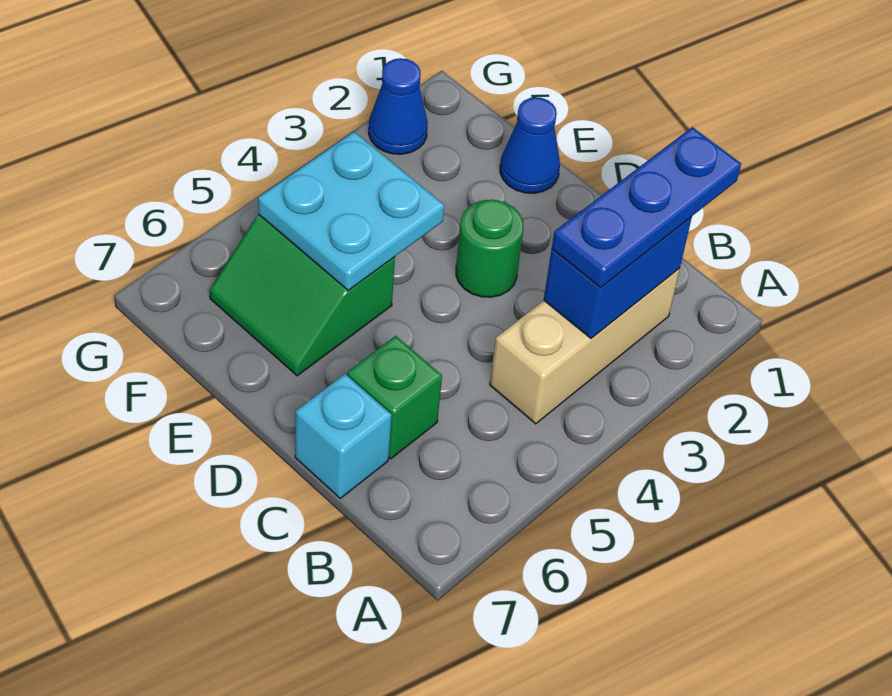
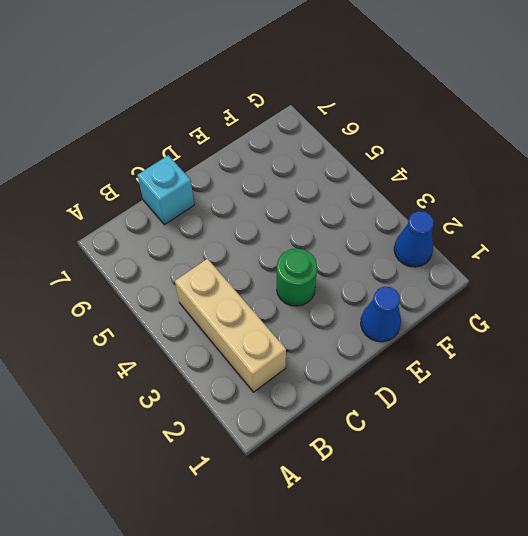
none -> green brick C6 level 1
none -> green slope E5:F6 level 1 top 5

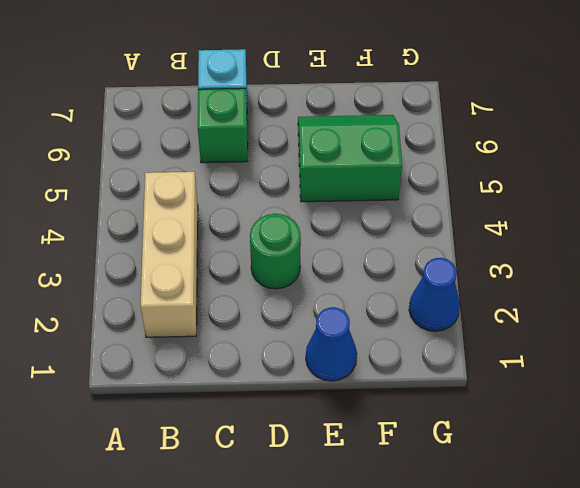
none -> blue brick B2:B3 level 2
none -> cyan plate E4:F5 level 2

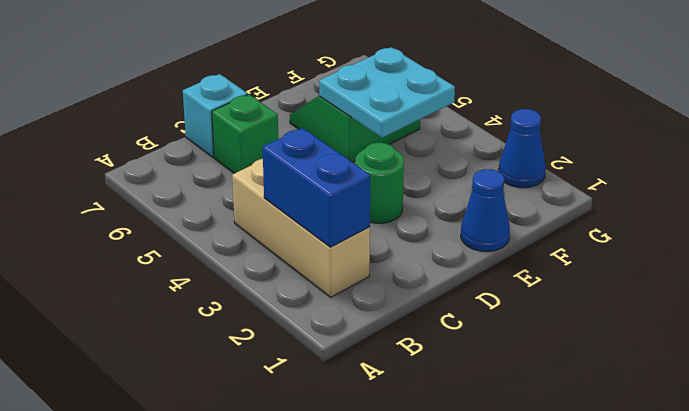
none -> blue plate B1:B3 level 3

> Task requirements
Please count the lines in the records that hold the string "blue", and give the number alone.

> Answer section
2